Take the line that contains "camera: 60 degrees right, 5 degrees down" and each one after it through the last line below, and retype them exactly. Leave out the pictures.

┏━━

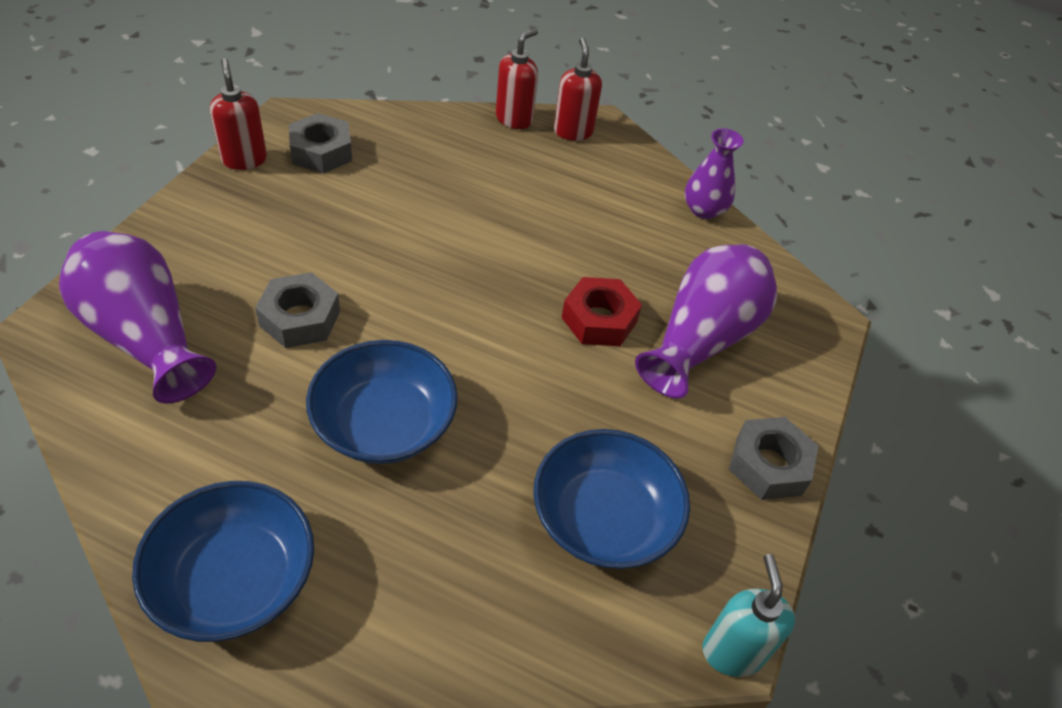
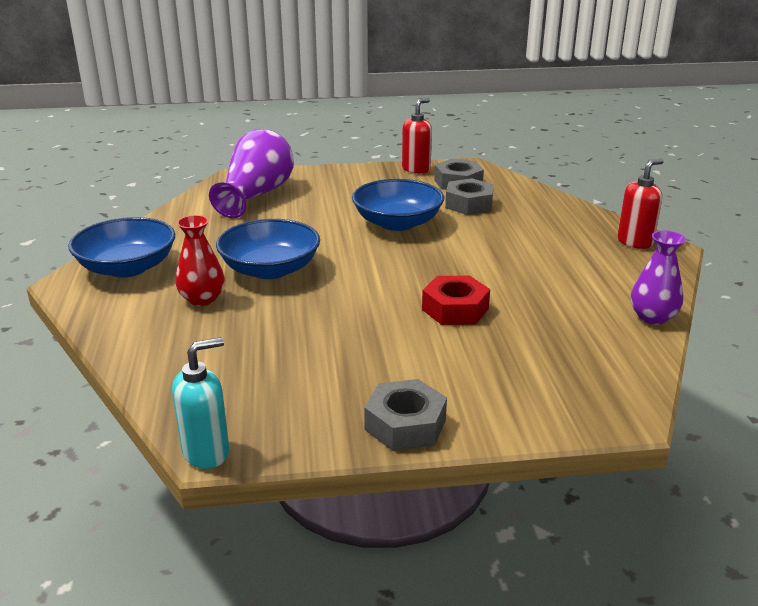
camera: 65 degrees right, 20 degrees down
(300, 318) = (318, 222): grey nut -> grey nut (469, 204)
(404, 526) = (202, 299): none -> red vase
(514, 119) = (604, 220): red soap dispenser -> none
(604, 518) = (274, 364): blue bowl -> blue bowl (397, 223)
(701, 339) = (500, 356): purple vase -> none

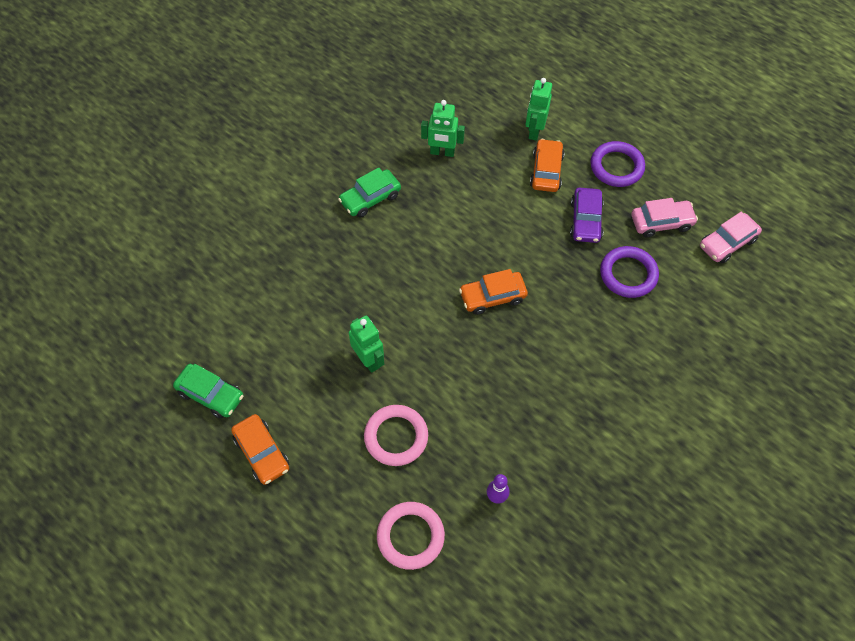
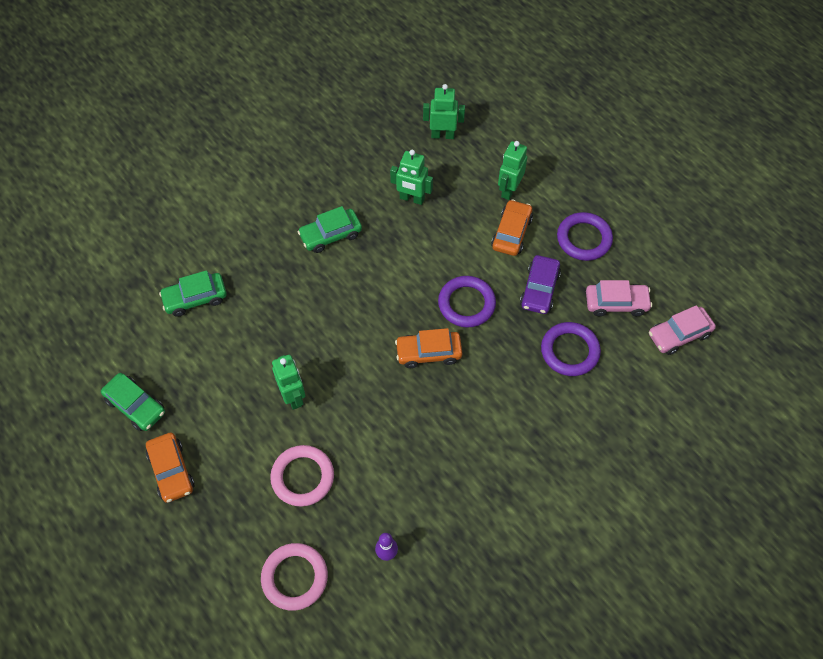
camera: 10 degrees right, 0 degrees up
(248, 279) = (195, 298): none -> green car
(458, 88) = (442, 135): none -> green robot
(518, 244) = (466, 304): none -> purple ring

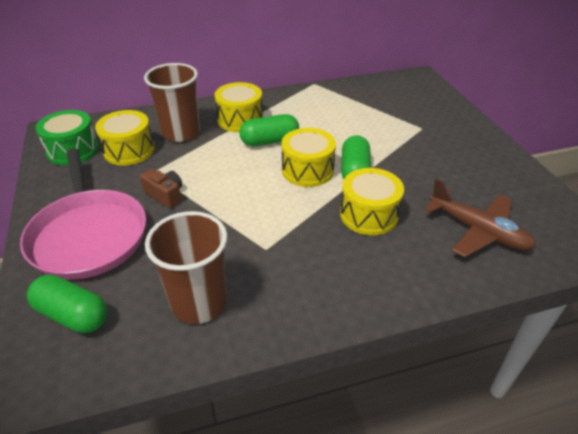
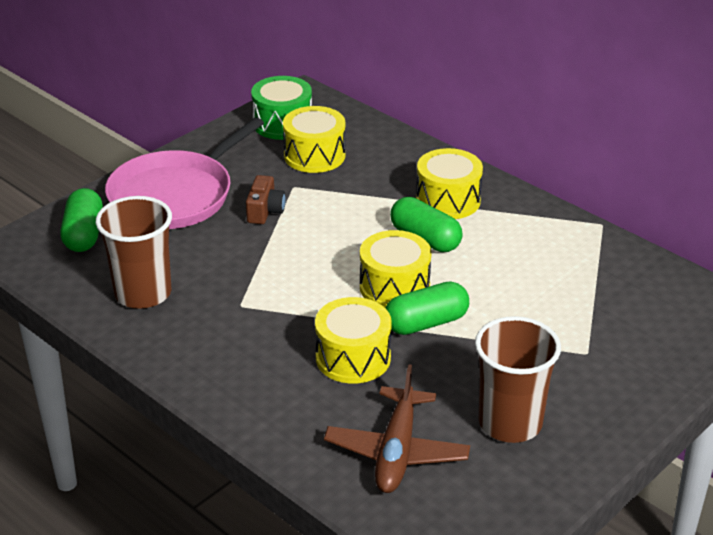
camera: 60 degrees right, 5 degrees down
(181, 133) = (379, 172): brown cup -> brown cup (510, 423)

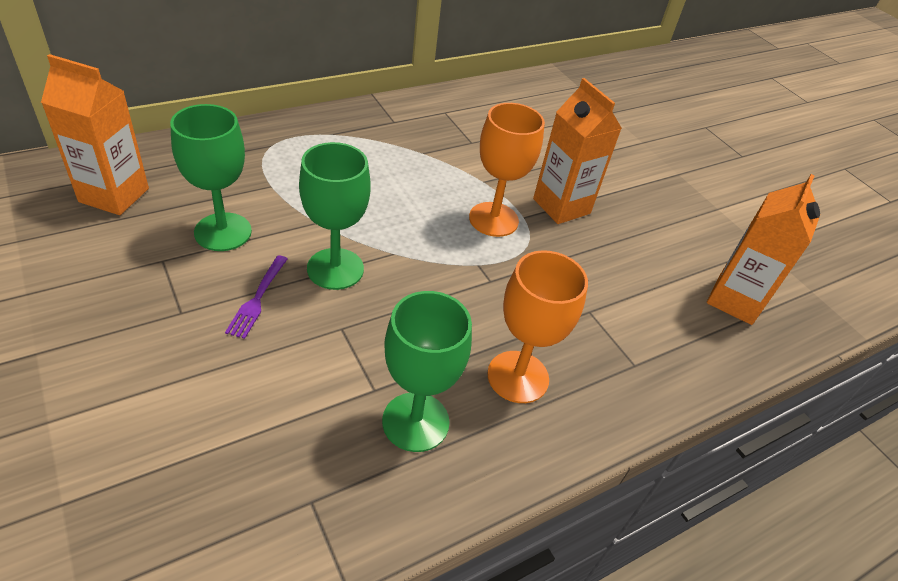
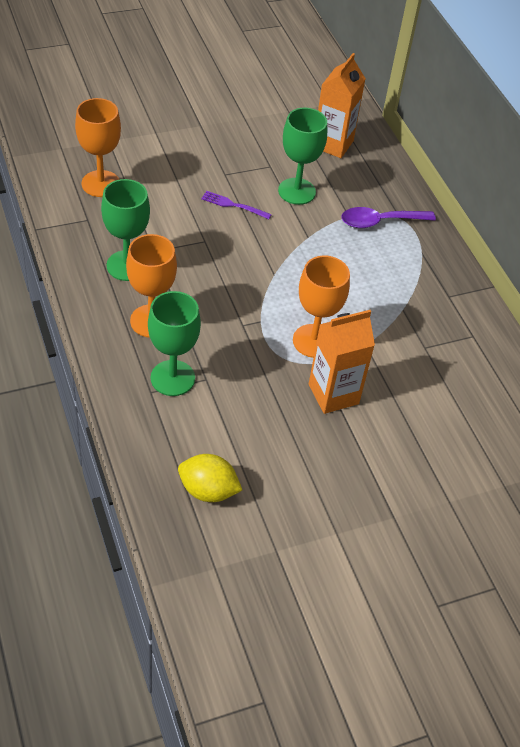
camera: 100 degrees right, 5 degrees up
(206, 495) = (101, 184): none -> orange goblet
(280, 161) = (380, 222): none -> purple spoon
(335, 269) = (259, 242): green goblet -> green goblet (172, 378)
(734, 300) = (208, 490): orange carton -> yellow lemon

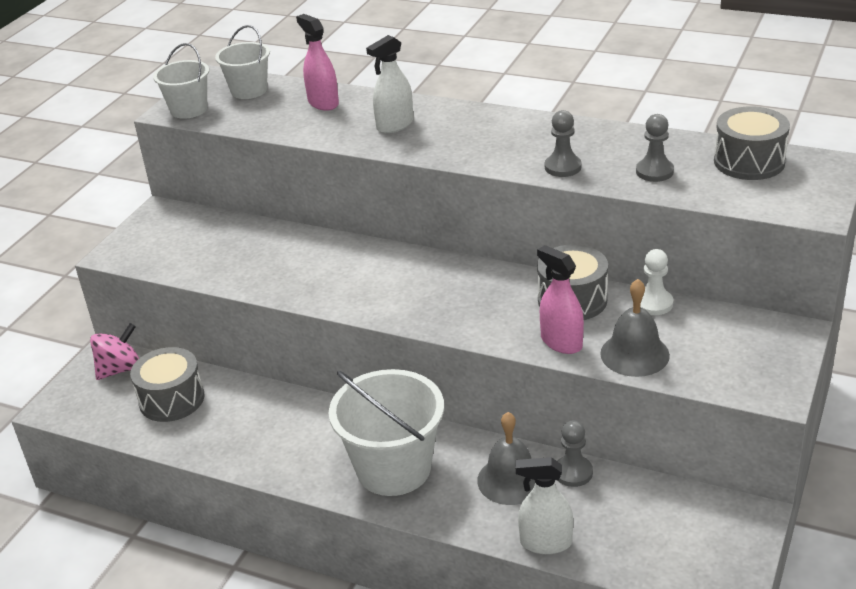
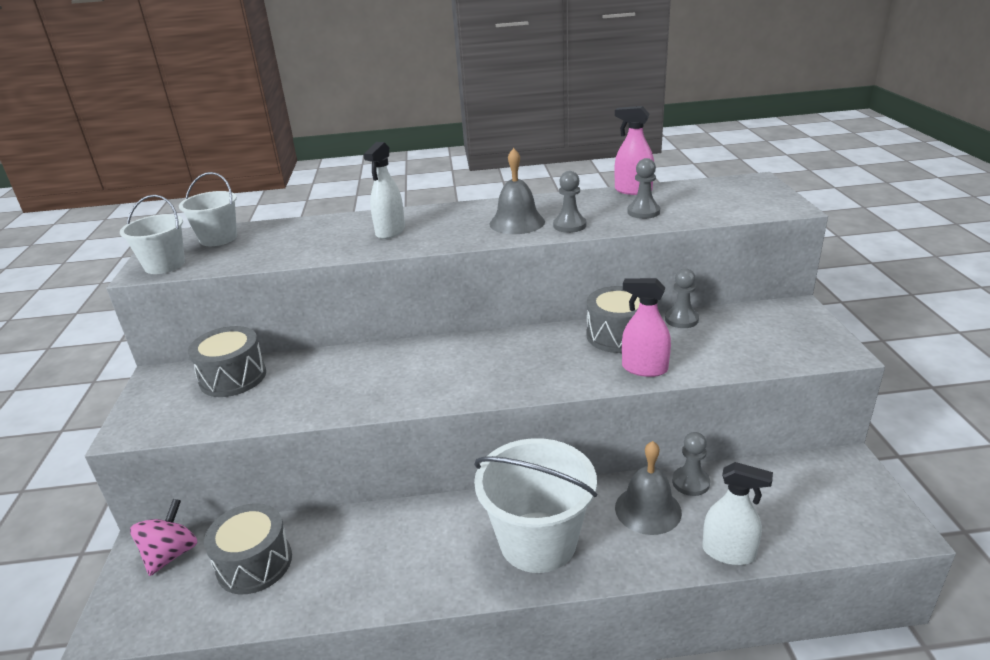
camera: 30 degrees left, 5 degrees down
(323, 103) = (304, 231): pink spray bottle -> pink spray bottle (633, 190)
(545, 543) = (728, 552): white spray bottle -> white spray bottle turned 135 degrees counterclockwise
(634, 354) = (710, 359): grey bell -> grey bell (517, 222)
(654, 303) = (681, 319): white pawn -> grey pawn
(749, 162) = (701, 191): grey drum -> grey drum (233, 377)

┗━━

**Solution:**
camera: 60 degrees right, 5 degrees down
(181, 133) = (379, 172): brown cup -> brown cup (510, 423)

camera: 100 degrees right, 5 degrees up
(206, 495) = (101, 184): none -> orange goblet
(280, 161) = (380, 222): none -> purple spoon
(335, 269) = (259, 242): green goblet -> green goblet (172, 378)
(734, 300) = (208, 490): orange carton -> yellow lemon

camera: 30 degrees left, 5 degrees down
(323, 103) = (304, 231): pink spray bottle -> pink spray bottle (633, 190)
(545, 543) = (728, 552): white spray bottle -> white spray bottle turned 135 degrees counterclockwise
(634, 354) = (710, 359): grey bell -> grey bell (517, 222)
(654, 303) = (681, 319): white pawn -> grey pawn
(749, 162) = (701, 191): grey drum -> grey drum (233, 377)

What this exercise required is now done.